Instructions to follow:
Identify and copy every line below that contains the string "brick". Case counts.

(Spatial grounding data)
☆ ☆ ☆ ☆ ☆
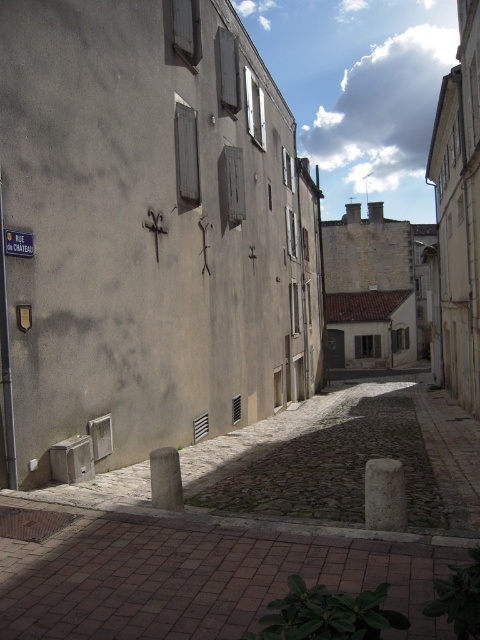
Question: Can you confirm if brick pavement at lower center is positioned above white painted wood shutter at upper center?

Choices:
 (A) no
 (B) yes

Answer: (A)

Question: Does wooden textured shutter at center appear on the left side of blue plastic street sign at upper left?

Choices:
 (A) no
 (B) yes

Answer: (A)

Question: Based on their relative distances, which object is farther from the wooden shutter at center?

Choices:
 (A) white painted wood shutter at upper center
 (B) blue plastic street sign at upper left
 (C) brick pavement at lower center
 (D) wooden shutter at upper center

Answer: (C)

Question: Which object is the farthest from the blue plastic street sign at upper left?

Choices:
 (A) wooden shutter at center
 (B) wooden textured shutter at center
 (C) wooden shutter at upper center

Answer: (C)

Question: Which of the following is the farthest from the observer?

Choices:
 (A) wooden shutter at upper center
 (B) white painted wood shutter at upper center
 (C) wooden shutter at center
 (D) blue plastic street sign at upper left

Answer: (B)

Question: In this image, where is wooden shutter at center located relative to blue plastic street sign at upper left?

Choices:
 (A) right
 (B) left

Answer: (A)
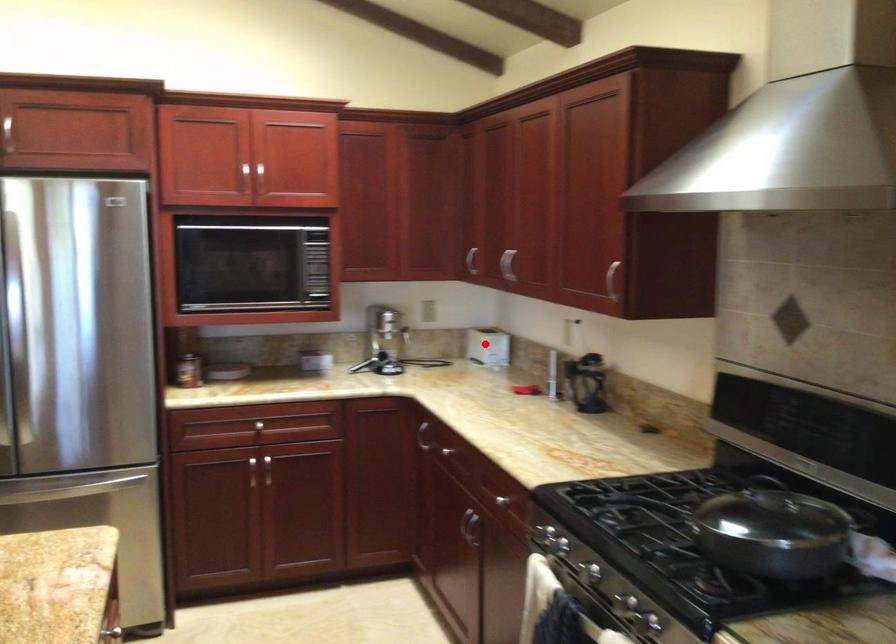
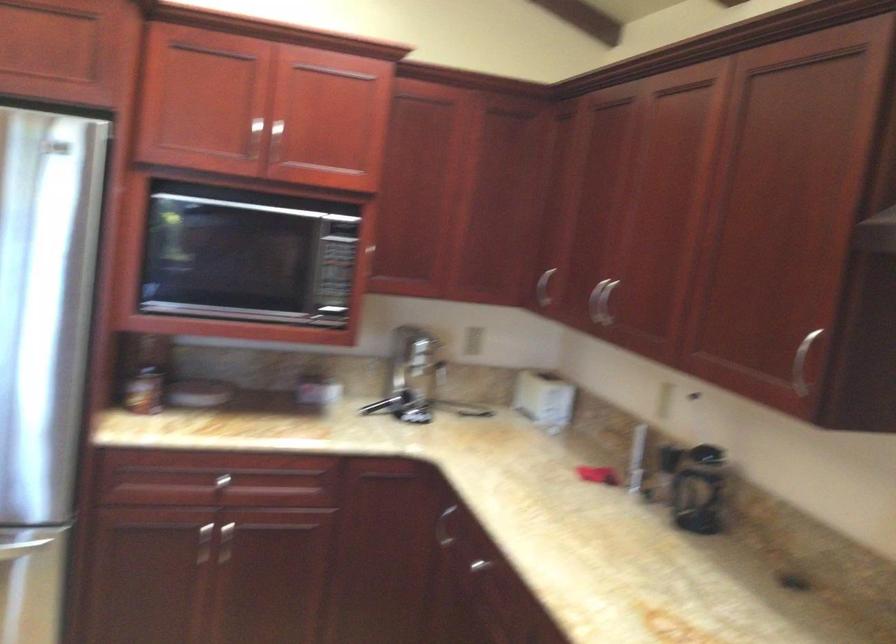
Question: I am providing you with two images of the same scene from different viewpoints. Given a red point in image1, look at the same physical point in image2. Is it:

Choices:
 (A) Closer to the viewpoint
 (B) Farther from the viewpoint

Answer: (A)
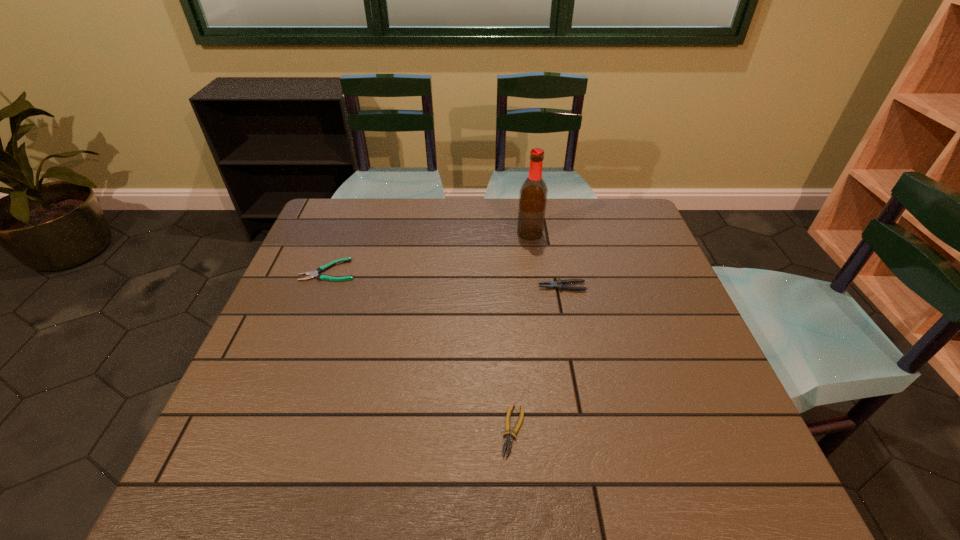
At what (x,y) coordinates should I click in order to perform the action: click on empty space between the nearest object and the leftmost object. Please return your answer as a coordinate pair (x, y). Looking at the image, I should click on (421, 350).

The image size is (960, 540). Identify the location of unoccupied area between the second pliers from left to right and the leftmost object. (421, 350).

In order to click on object that is the second closest to the rightmost pliers in this screenshot , I will do `click(508, 441)`.

You are a GUI agent. You are given a task and a screenshot of the screen. Output one action in this format:
    pyautogui.click(x=<x>, y=<y>)
    Task: Click on the third closest object to the beer bottle
    The height and width of the screenshot is (540, 960).
    Given the screenshot: What is the action you would take?
    pyautogui.click(x=508, y=441)

Where is `pliers identified as the closest to the farthest object`? pliers identified as the closest to the farthest object is located at coordinates (559, 284).

The image size is (960, 540). I want to click on pliers that is the second closest one to the third object from right to left, so click(312, 274).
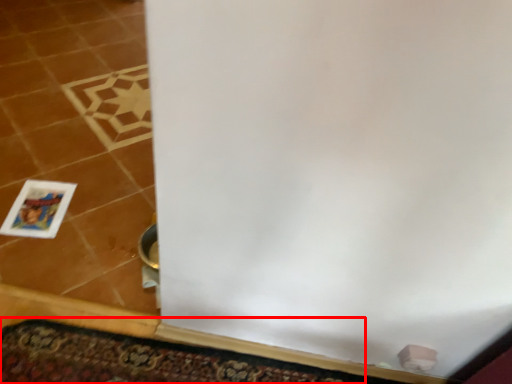
Question: From the image's perspective, considering the relative positions of doormat (annotated by the red box) and picture frame in the image provided, where is doormat (annotated by the red box) located with respect to the staircase?

Choices:
 (A) above
 (B) below

Answer: (B)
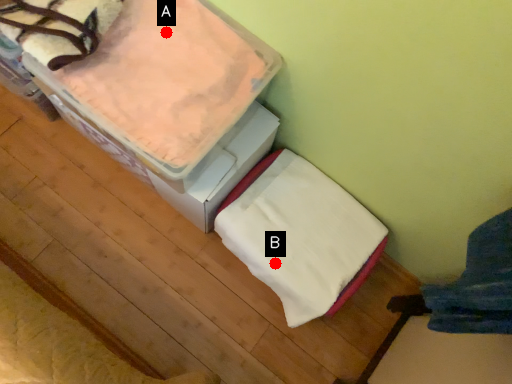
Question: Two points are circled on the image, labeled by A and B beside each circle. Which point is farther from the camera taking this photo?

Choices:
 (A) A is further
 (B) B is further

Answer: (B)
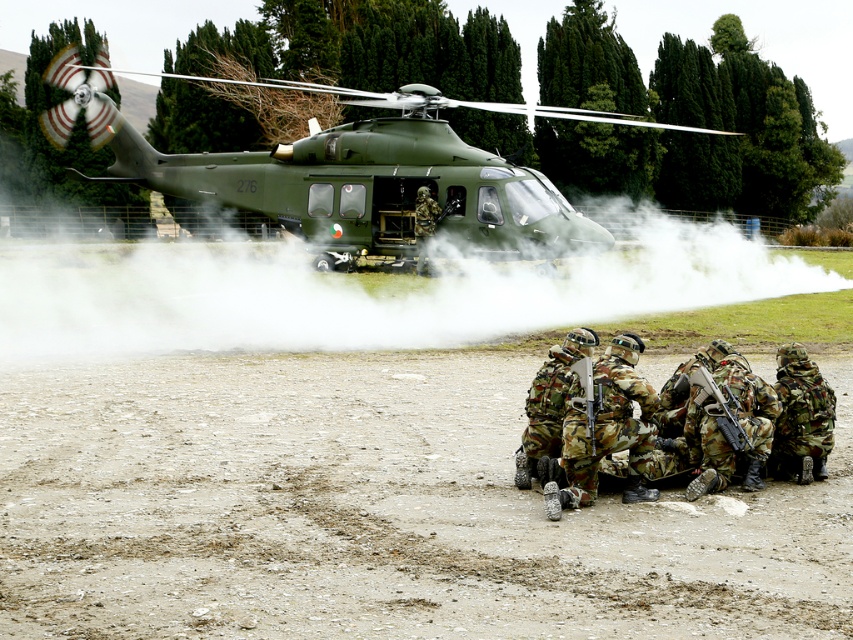
Question: Is camo fabric soldiers at lower center smaller than camouflage fabric rifle at center?

Choices:
 (A) no
 (B) yes

Answer: (A)

Question: Which is farther from the camo fabric soldiers at lower center?

Choices:
 (A) camouflage fabric helmet at lower right
 (B) camouflage fabric rifle at center

Answer: (A)

Question: Does camo fabric soldiers at lower center appear on the right side of camouflage fabric helmet at lower right?

Choices:
 (A) no
 (B) yes

Answer: (A)

Question: Based on their relative distances, which object is farther from the camouflage fabric rifle at center?

Choices:
 (A) green matte helicopter at upper center
 (B) camo fabric soldiers at lower center
 (C) matte black rifle at center

Answer: (A)

Question: Is dirt field at lower center positioned in front of camouflage fabric rifle at center?

Choices:
 (A) yes
 (B) no

Answer: (A)

Question: Considering the real-world distances, which object is closest to the camouflage fabric rifle at center?

Choices:
 (A) dirt field at lower center
 (B) camouflage fabric helmet at lower right
 (C) camo fabric soldiers at lower center

Answer: (C)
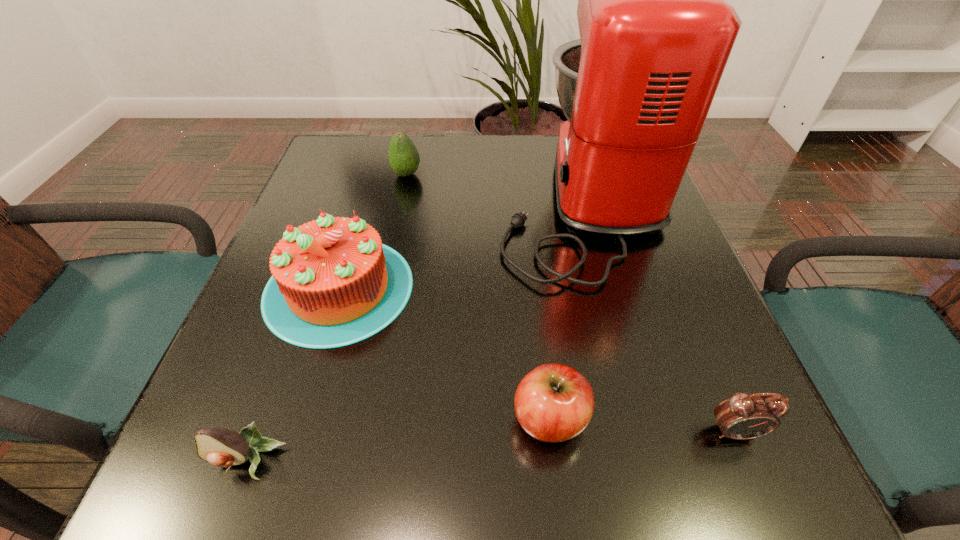
Where is `vacant space that satisfies the following two spatial constraints: 1. on the front-facing side of the kitchen mixer; 2. on the seed side of the left avocado`? vacant space that satisfies the following two spatial constraints: 1. on the front-facing side of the kitchen mixer; 2. on the seed side of the left avocado is located at coordinates (648, 461).

Where is `vacant space that satisfies the following two spatial constraints: 1. on the front-facing side of the kitchen mixer; 2. on the front side of the apple`? This screenshot has width=960, height=540. vacant space that satisfies the following two spatial constraints: 1. on the front-facing side of the kitchen mixer; 2. on the front side of the apple is located at coordinates (637, 418).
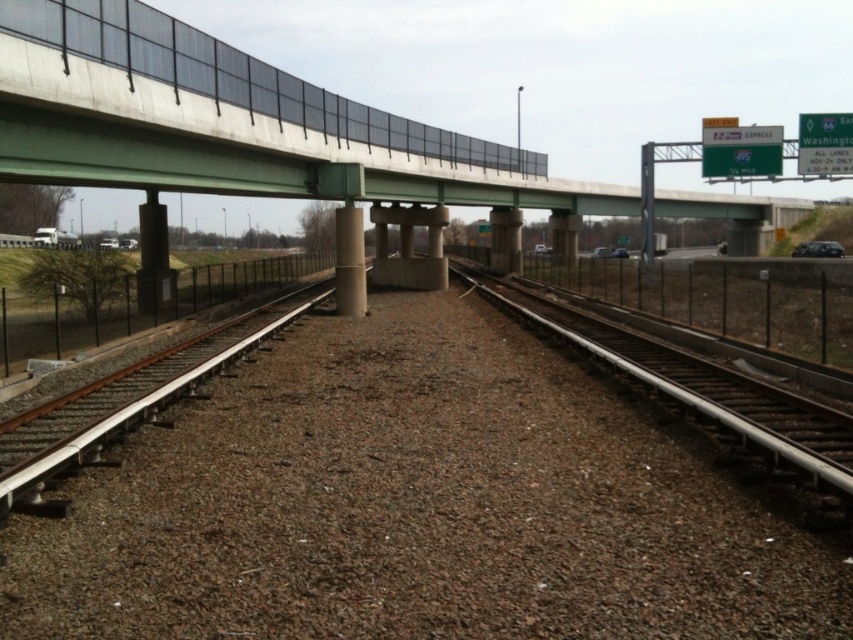
Does rusty metal train track at center have a greater height compared to concrete at center?

In fact, rusty metal train track at center may be shorter than concrete at center.

What do you see at coordinates (701, 388) in the screenshot? I see `rusty metal train track at center` at bounding box center [701, 388].

Where is `rusty metal train track at center`? The image size is (853, 640). rusty metal train track at center is located at coordinates (701, 388).

Can you confirm if rusty metal train track at center is smaller than concrete pillar at center?

Indeed, rusty metal train track at center has a smaller size compared to concrete pillar at center.

Is point (599, 332) more distant than point (151, 289)?

No, it is in front of (151, 289).

You are a GUI agent. You are given a task and a screenshot of the screen. Output one action in this format:
    pyautogui.click(x=<x>, y=<y>)
    Task: Click on the rusty metal train track at center
    This screenshot has height=640, width=853.
    Given the screenshot: What is the action you would take?
    pyautogui.click(x=701, y=388)

Is concrete pillar at center positioned behind concrete at center?

No.

Identify the location of concrete pillar at center. This screenshot has width=853, height=640. (154, 259).

Image resolution: width=853 pixels, height=640 pixels. Find the location of `concrete pillar at center`. concrete pillar at center is located at coordinates (154, 259).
☆ ☆ ☆ ☆ ☆
Response area:
Question: Can you confirm if brick pavement at lower center is positioned above white painted wood shutter at upper center?
 (C) brick pavement at lower center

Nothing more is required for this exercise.